Leaving out the images, please output every entry exactly as it appears.

** EXTRACTED RECORDS follows **

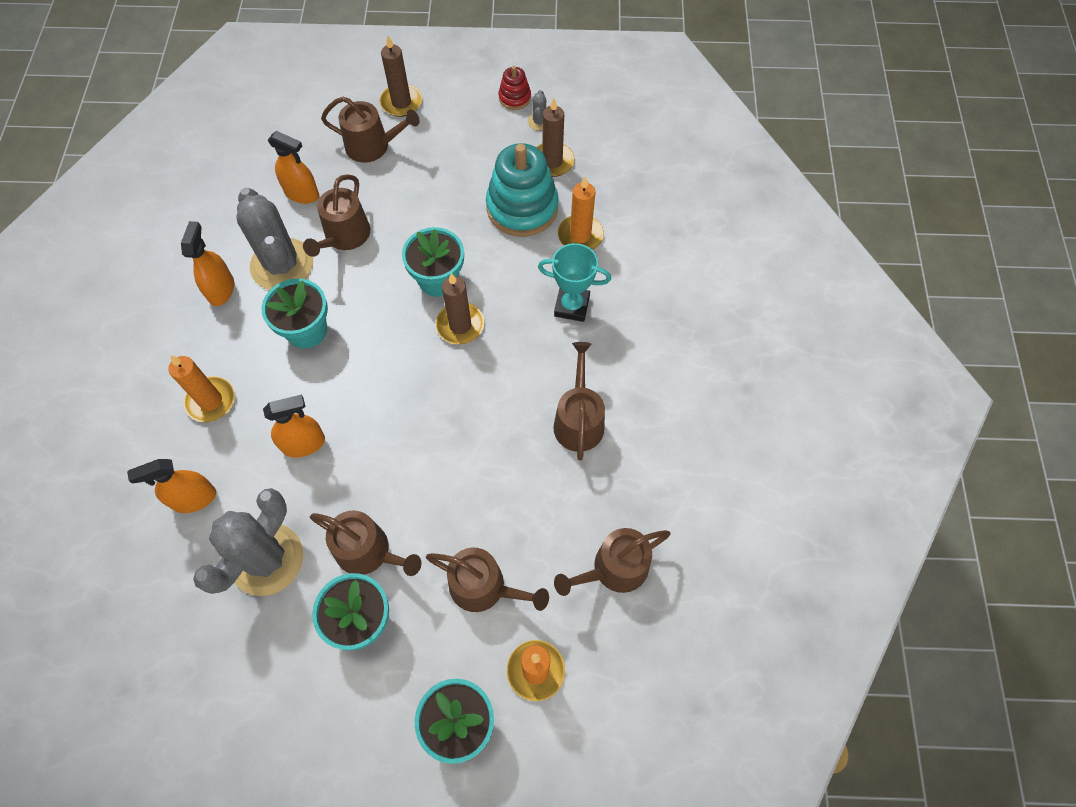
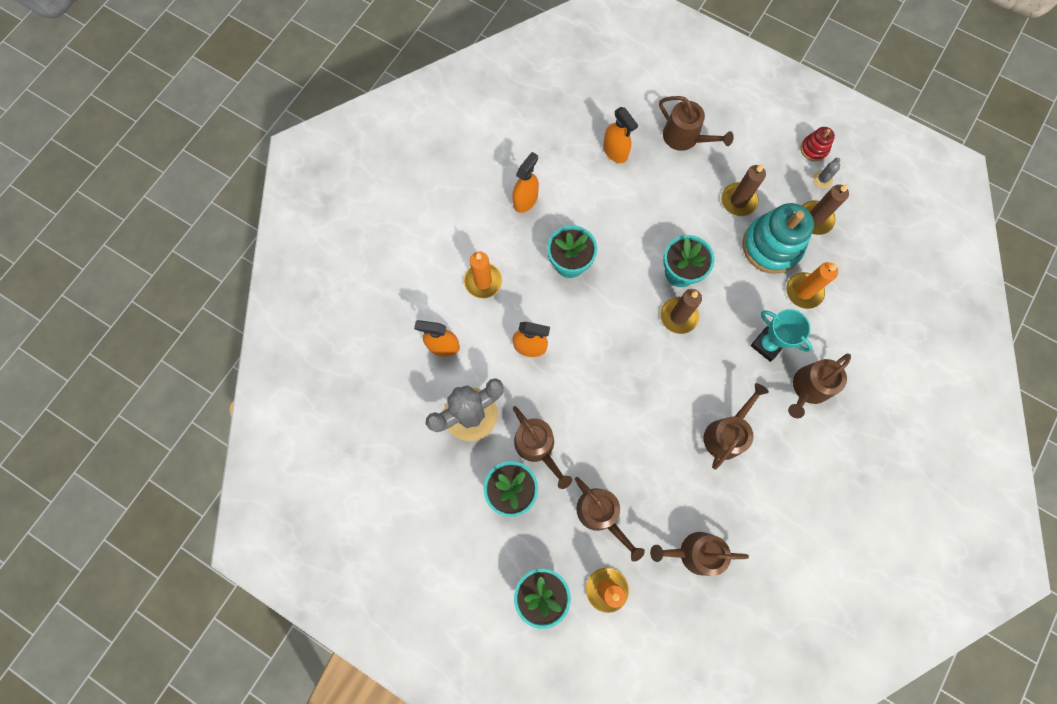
camera: 30 degrees right, 10 degrees up
grey cactus [236,188,313,290] -> none
brown watering can [303,174,370,257] -> brown watering can moved to [788,353,851,418]
brown candle [380,36,422,117] -> brown candle moved to [721,164,766,216]

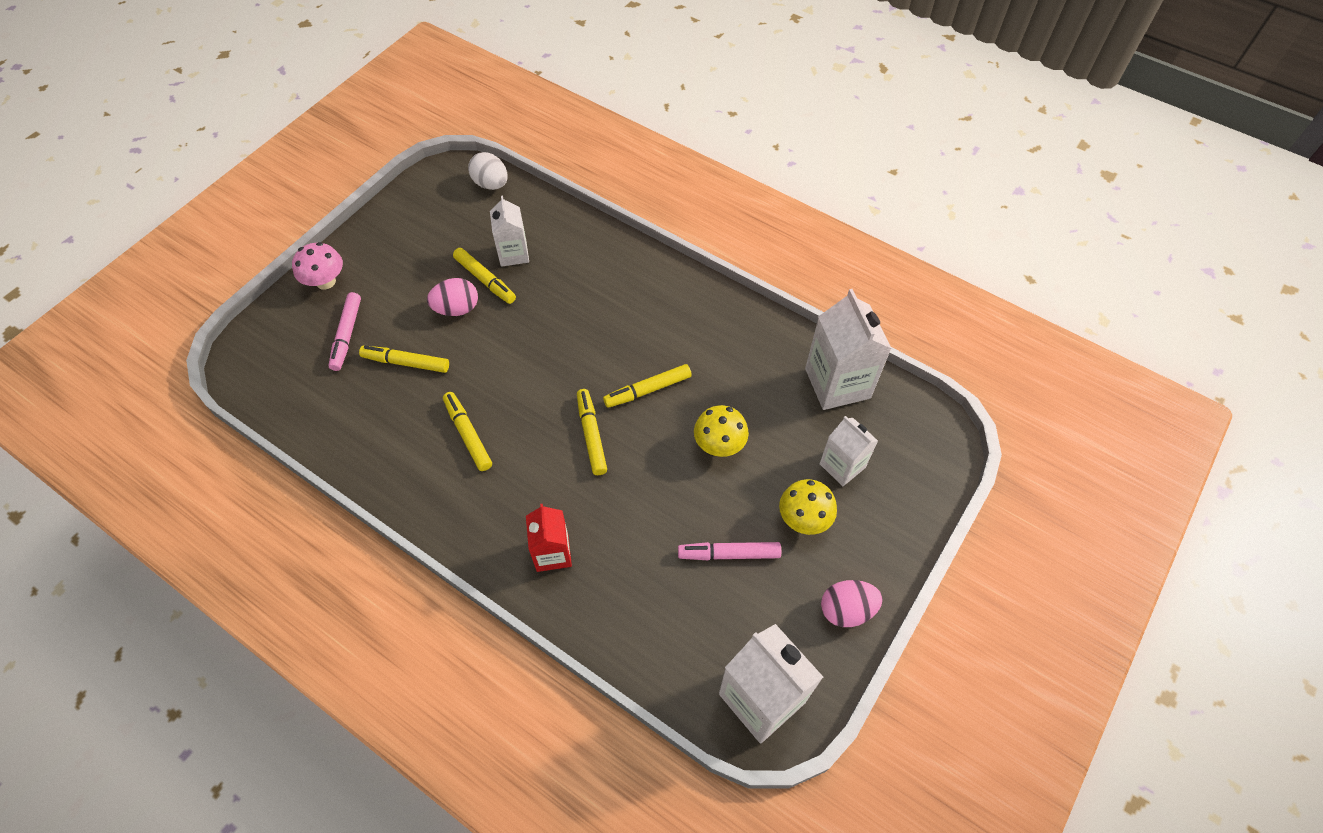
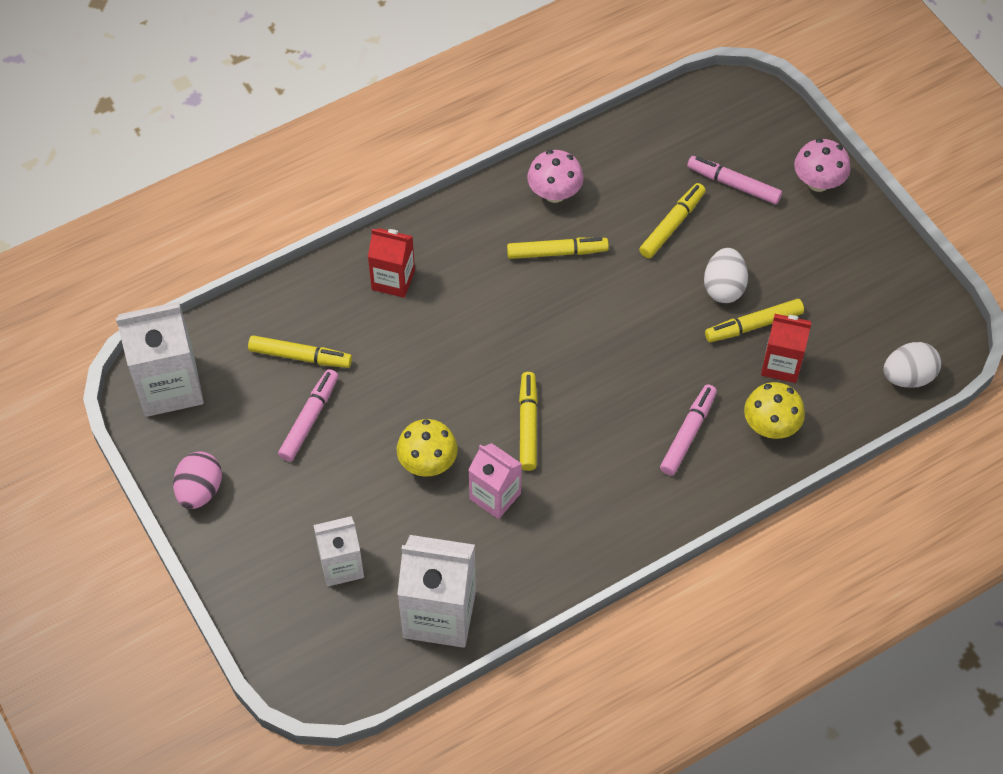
camera: 115 degrees right, 0 degrees up
pink egg [427,278,478,316] -> white egg [704,248,748,303]
white carton [490,195,529,267] -> red carton [761,314,812,383]
yellow marker [577,389,607,475] -> yellow marker moved to [248,335,352,368]
yellow mushroom [779,479,837,535] -> yellow mushroom moved to [744,382,805,439]
none -> pink carton [468,443,522,519]
none -> pink mushroom [527,150,584,203]
none -> pink marker [660,384,717,476]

** End of EXTRACTED RECORDS **

◆ **SOLUTION BELOW**:
camera: 30 degrees right, 10 degrees up
grey cactus [236,188,313,290] -> none
brown watering can [303,174,370,257] -> brown watering can moved to [788,353,851,418]
brown candle [380,36,422,117] -> brown candle moved to [721,164,766,216]

camera: 115 degrees right, 0 degrees up
pink egg [427,278,478,316] -> white egg [704,248,748,303]
white carton [490,195,529,267] -> red carton [761,314,812,383]
yellow marker [577,389,607,475] -> yellow marker moved to [248,335,352,368]
yellow mushroom [779,479,837,535] -> yellow mushroom moved to [744,382,805,439]
none -> pink carton [468,443,522,519]
none -> pink mushroom [527,150,584,203]
none -> pink marker [660,384,717,476]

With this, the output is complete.